**WHAT IS REQUIRED**:
For this task, output every entry below exactly and omit the pictures.
☆ ☆ ☆ ☆ ☆
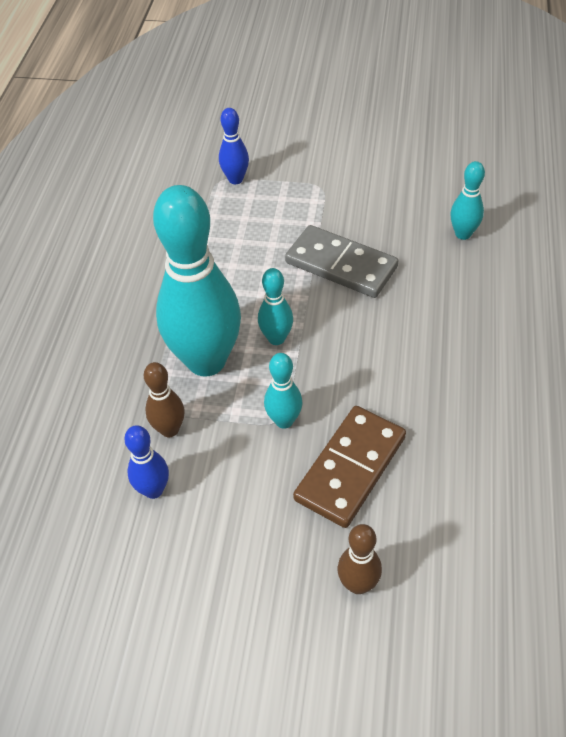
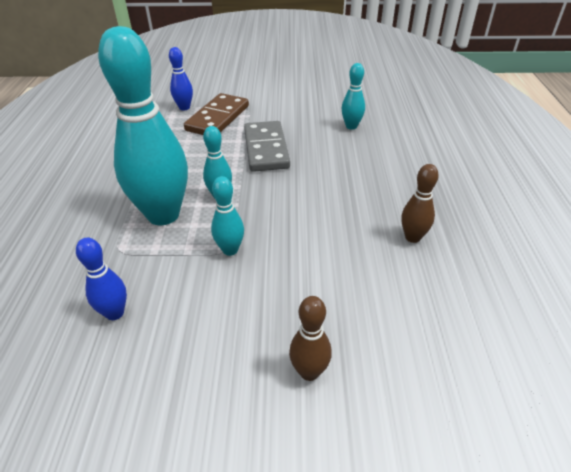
camera: 10 degrees left, 10 degrees down
(169, 429) = (131, 265): brown bowling pin -> brown bowling pin (412, 237)
(341, 265) = (266, 149): grey domino -> grey domino turned 60 degrees clockwise
(350, 468) = (290, 279): brown domino -> brown domino (218, 118)

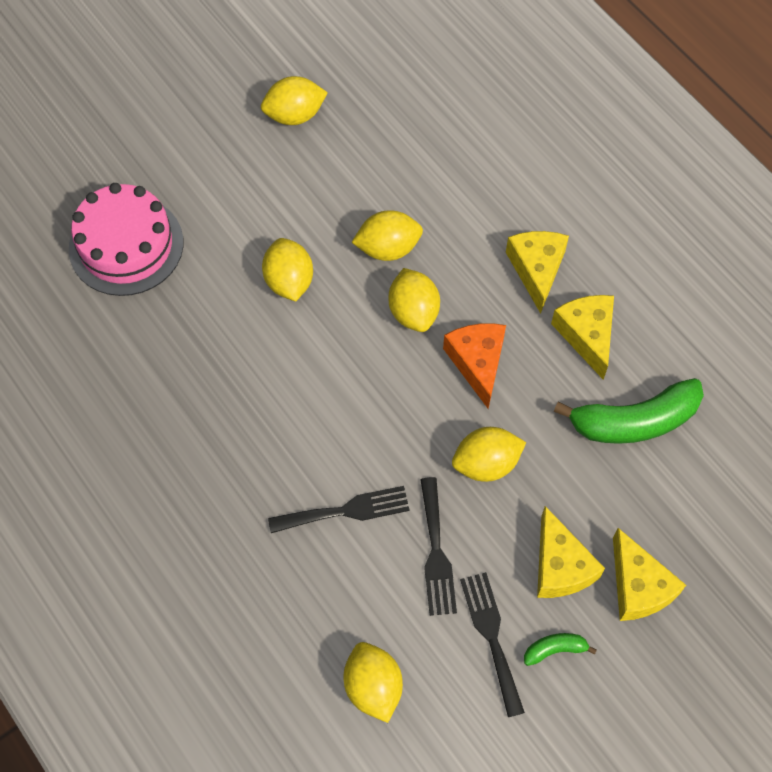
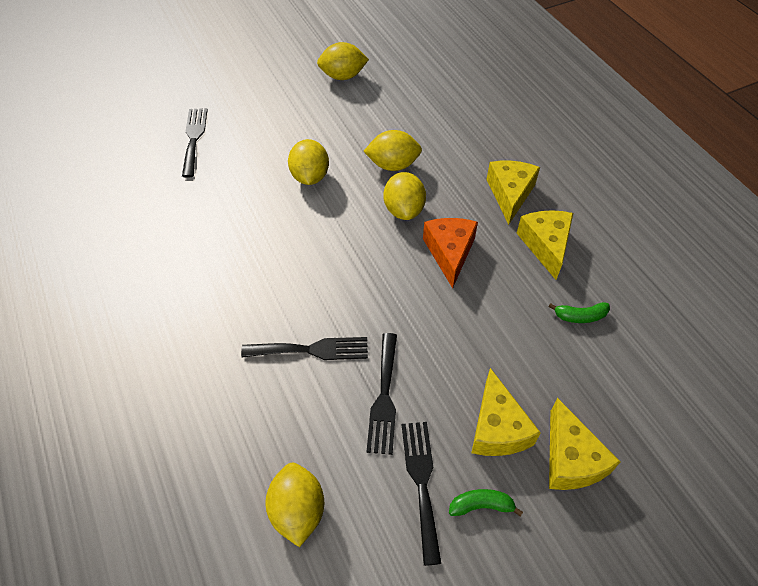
camera: 10 degrees right, 10 degrees down
(126, 245) = (194, 138): pink cake -> black fork
(486, 464) = (443, 331): yellow lemon -> none
(634, 421) = (580, 316): green banana -> green banana, size x0.45

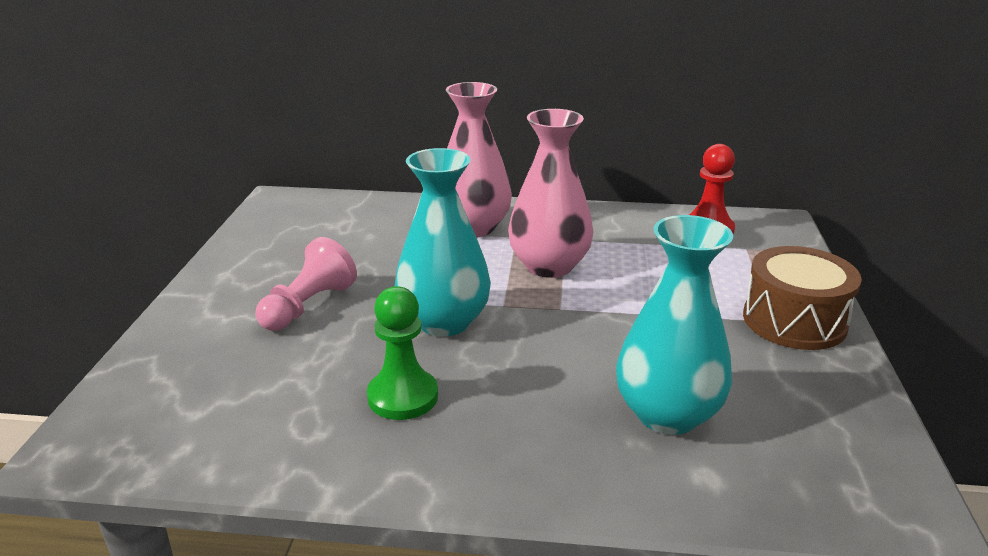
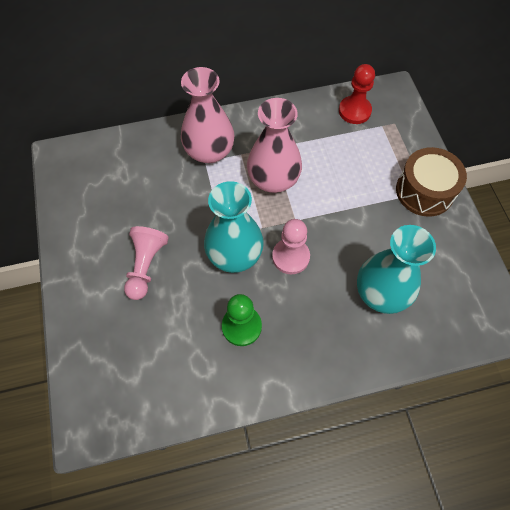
camera: 20 degrees left, 35 degrees up
(530, 342) = (290, 257): none -> pink pawn

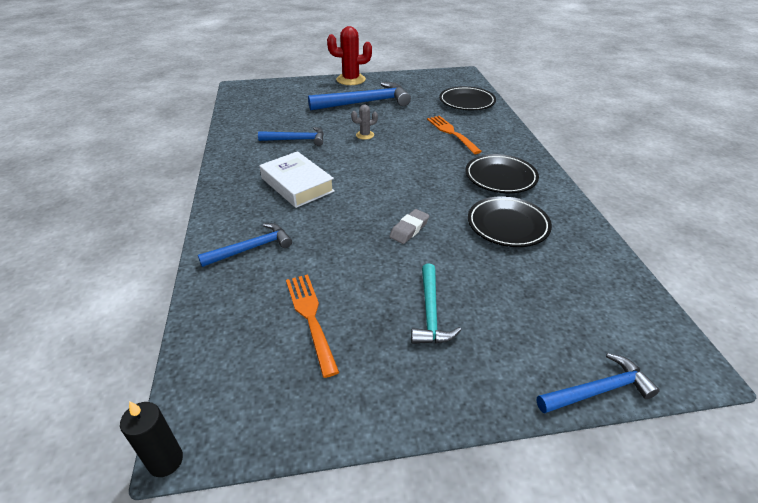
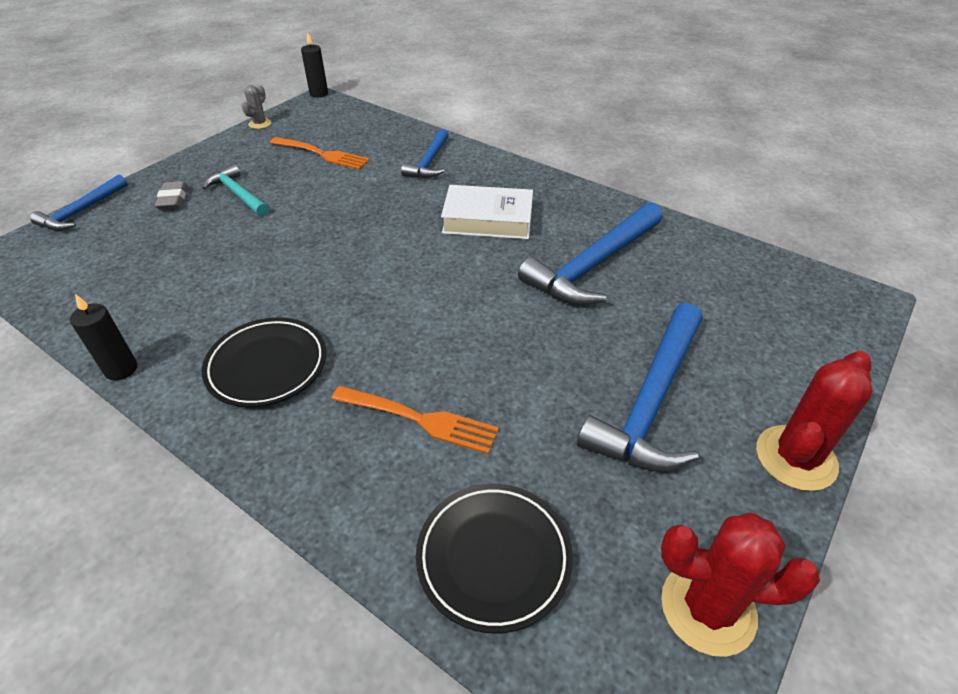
camera: 135 degrees right, 5 degrees up
(296, 140) = (593, 265): blue hammer -> blue hammer, size x1.71
(365, 135) = (533, 326): grey cactus -> grey cactus (260, 124)
(409, 229) = (318, 239): grey eraser -> grey eraser (173, 199)
(423, 77) = (708, 608): none -> red cactus
(507, 225) = (215, 298): black plate -> none
(582, 212) = (121, 369): none -> black candle

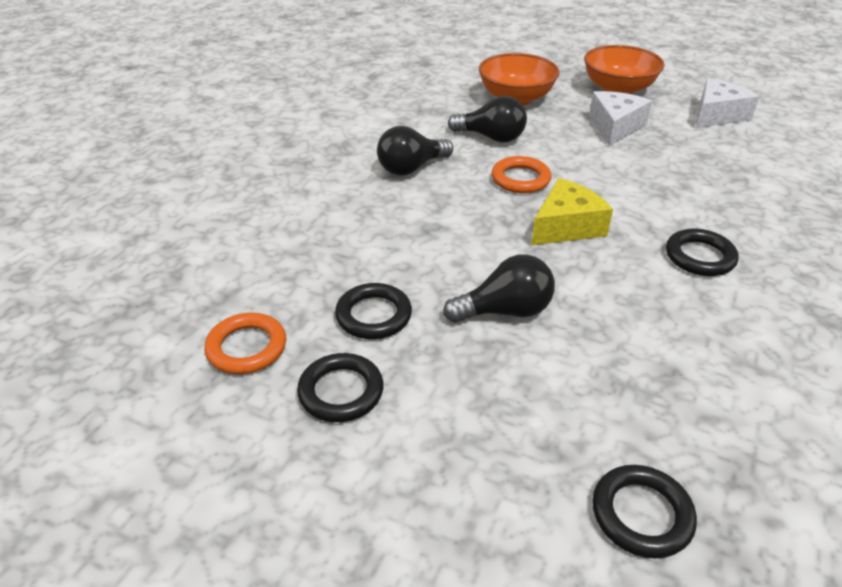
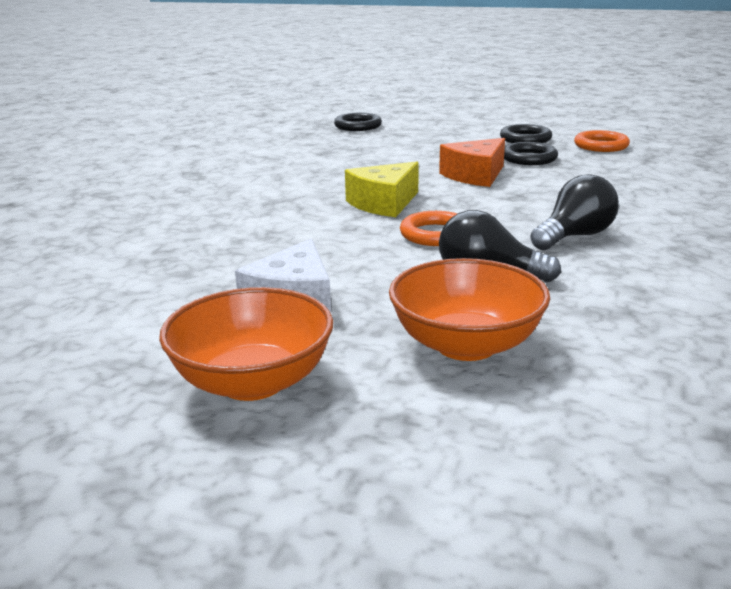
camera: 175 degrees right, 15 degrees down
(460, 275) = (475, 175): none -> orange cheese
(505, 311) = (434, 164): black light bulb -> none
(699, 257) = (266, 194): black ring -> none
(717, 115) = (98, 335): white cheese -> none

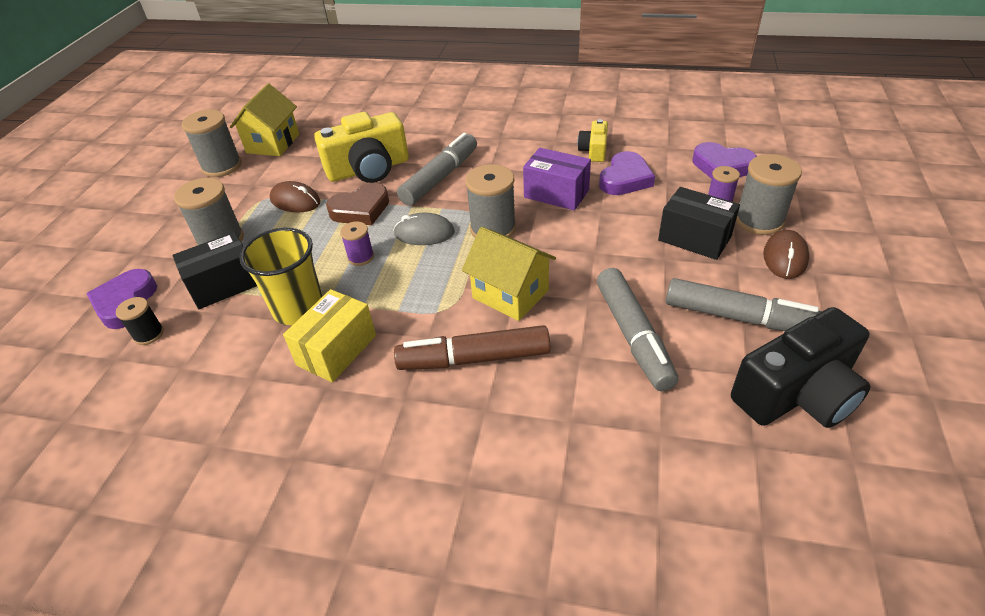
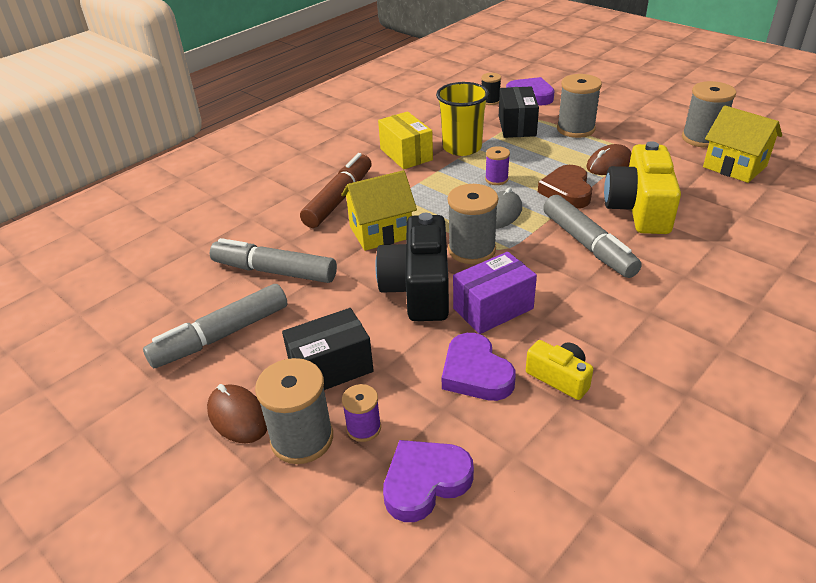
camera: 120 degrees right, 5 degrees down
(797, 393) = (137, 320): black camera -> black camera (418, 288)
☆ ☆ ☆ ☆ ☆
**ANSWER**:
camera: 10 degrees left, 10 degrees down
(169, 429) = (131, 265): brown bowling pin -> brown bowling pin (412, 237)
(341, 265) = (266, 149): grey domino -> grey domino turned 60 degrees clockwise
(350, 468) = (290, 279): brown domino -> brown domino (218, 118)

camera: 10 degrees right, 10 degrees down
(126, 245) = (194, 138): pink cake -> black fork
(486, 464) = (443, 331): yellow lemon -> none
(634, 421) = (580, 316): green banana -> green banana, size x0.45

camera: 20 degrees left, 35 degrees up
(530, 342) = (290, 257): none -> pink pawn

camera: 135 degrees right, 5 degrees up
(296, 140) = (593, 265): blue hammer -> blue hammer, size x1.71
(365, 135) = (533, 326): grey cactus -> grey cactus (260, 124)
(409, 229) = (318, 239): grey eraser -> grey eraser (173, 199)
(423, 77) = (708, 608): none -> red cactus
(507, 225) = (215, 298): black plate -> none
(582, 212) = (121, 369): none -> black candle

camera: 175 degrees right, 15 degrees down
(460, 275) = (475, 175): none -> orange cheese
(505, 311) = (434, 164): black light bulb -> none
(699, 257) = (266, 194): black ring -> none
(717, 115) = (98, 335): white cheese -> none

camera: 120 degrees right, 5 degrees down
(797, 393) = (137, 320): black camera -> black camera (418, 288)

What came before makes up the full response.